* Work task:
The output should consist solely of the line containing "(163, 224) = (119, 117): green" and the lines that follow it through the end of the data below.

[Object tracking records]
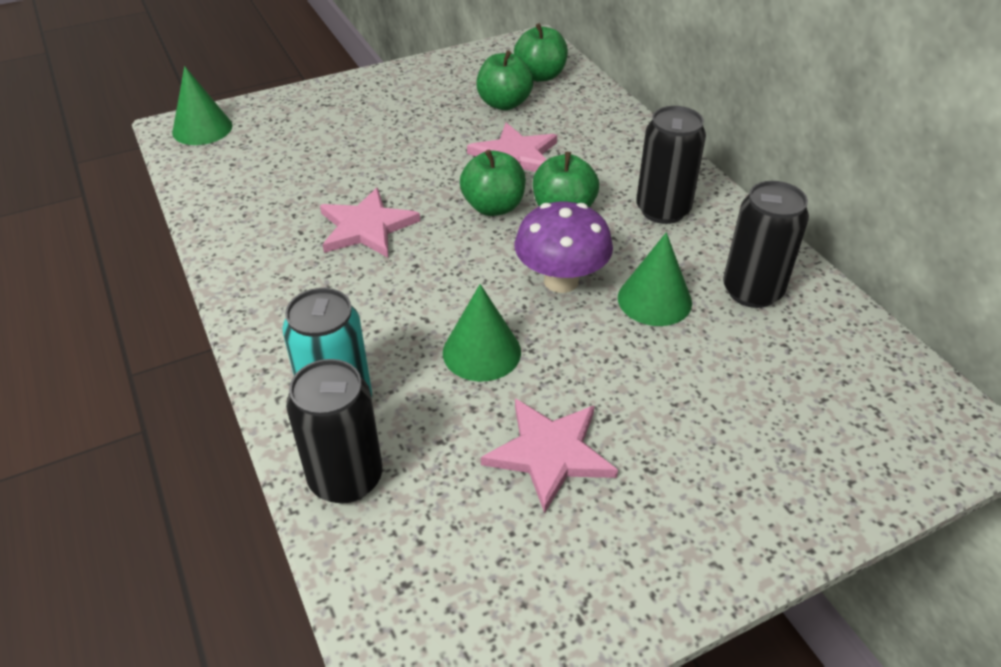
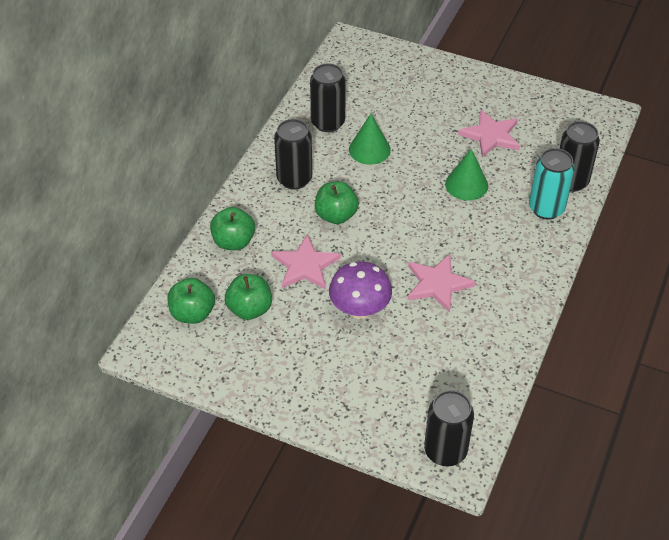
camera: 130 degrees left, 5 degrees up
(202, 129) = (445, 451): green cone -> black can
(493, 207) = (363, 245): green apple -> green apple (233, 242)
(561, 281) = (392, 186): purple mushroom -> purple mushroom (359, 309)

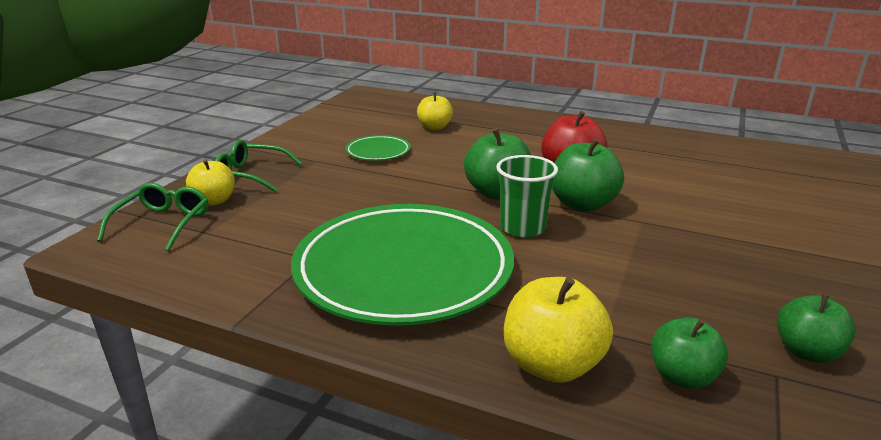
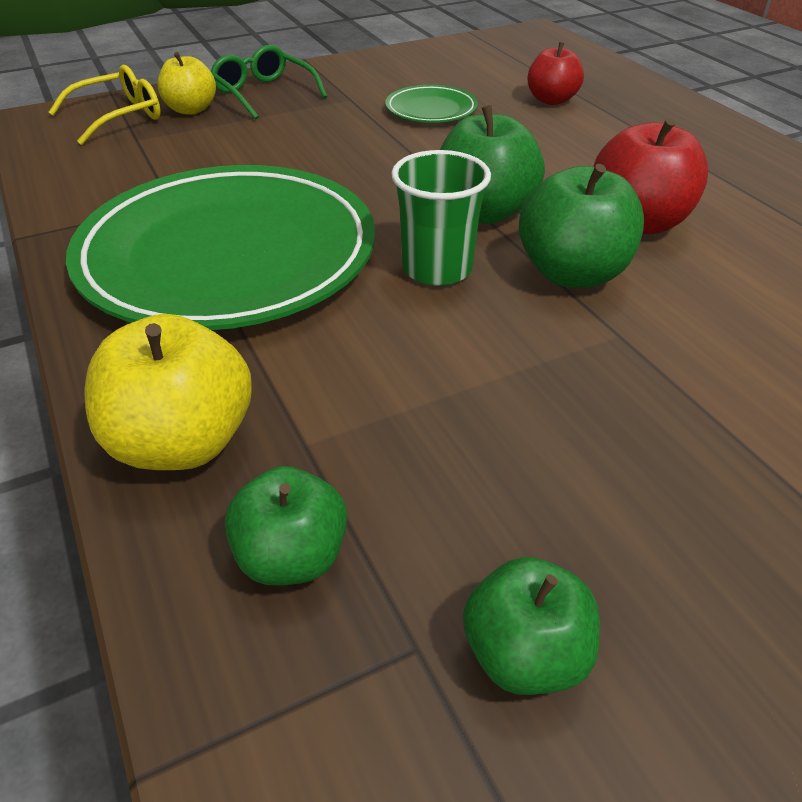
camera: 40 degrees right, 15 degrees up
(163, 224) = (119, 117): green glasses -> yellow glasses
(435, 127) = (551, 100): yellow apple -> red apple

* Exercise result:
(163, 224) = (119, 117): green glasses -> yellow glasses
(435, 127) = (551, 100): yellow apple -> red apple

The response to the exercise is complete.